Data under study: Begin

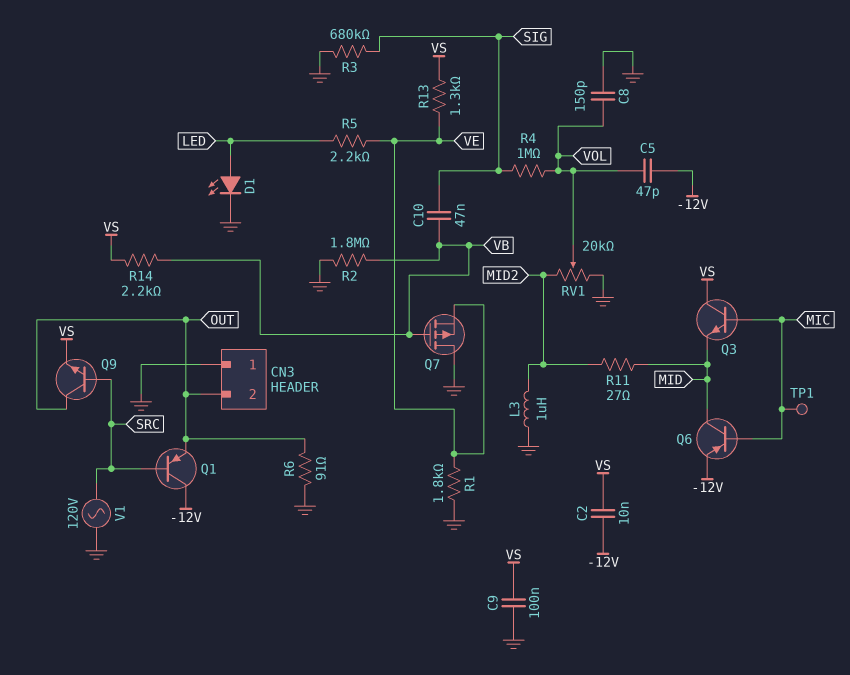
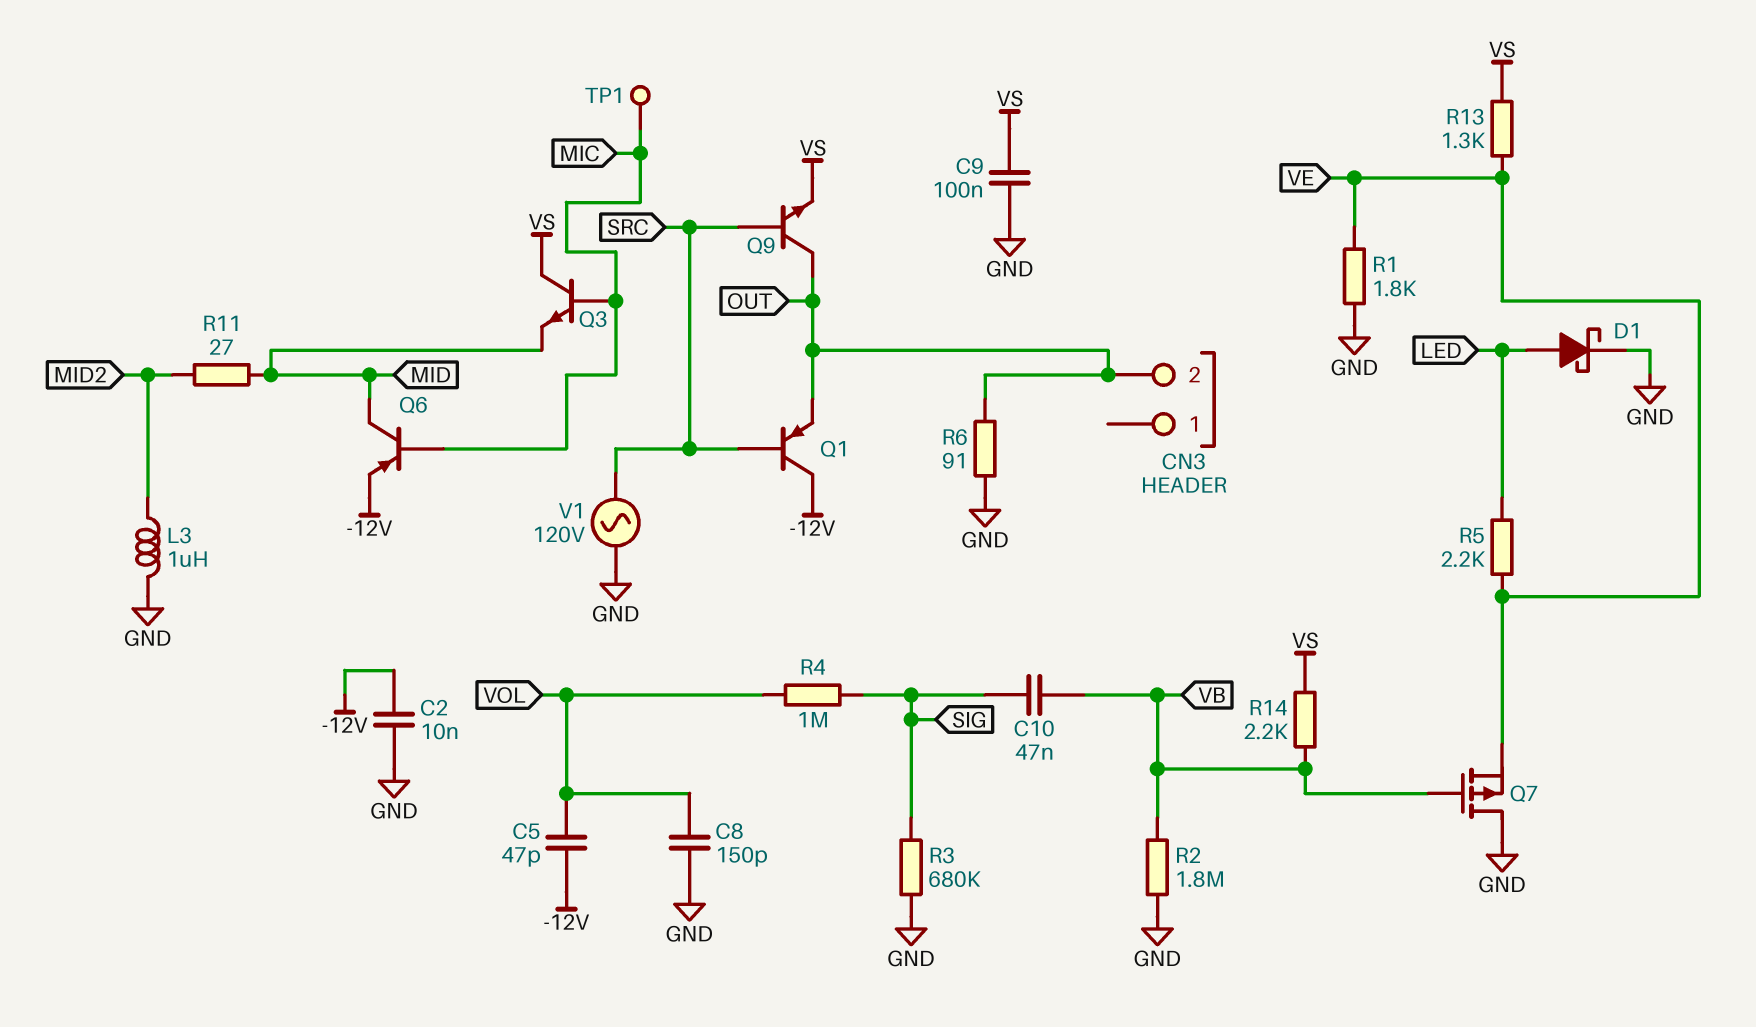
C2: 10nF (-12V, VS) -> 10nF (-12V, GND)
CN3 pin 1: GND -> none
D1: LED (A LED, K GND) -> schottky (A LED, K GND)
RV1: 20k (GND, MID2, wiper VOL) -> none

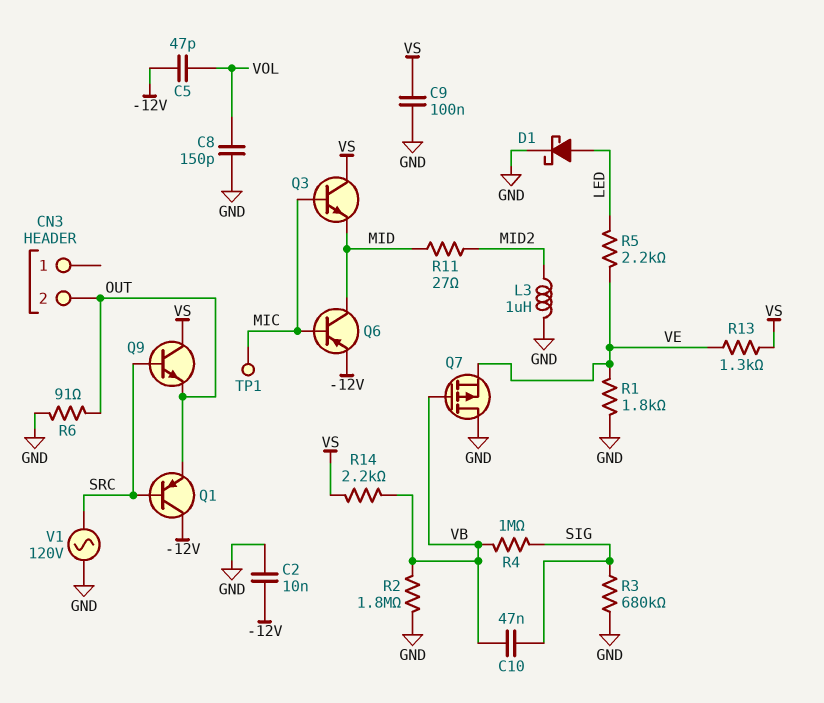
Q9: NPN (B SRC, C OUT, E VS) -> NPN (B SRC, C VS, E OUT)
R4: 1M (SIG, VOL) -> 1M (SIG, VB)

Data under study: End

The problem =>
Quote precisely the lines of the data from the line containing "RV1: 20k (GND, MID2, wiper VOL) -> none" through its final line, both included, excluding pictures.

Exercise answer =>
RV1: 20k (GND, MID2, wiper VOL) -> none

Q9: NPN (B SRC, C OUT, E VS) -> NPN (B SRC, C VS, E OUT)
R4: 1M (SIG, VOL) -> 1M (SIG, VB)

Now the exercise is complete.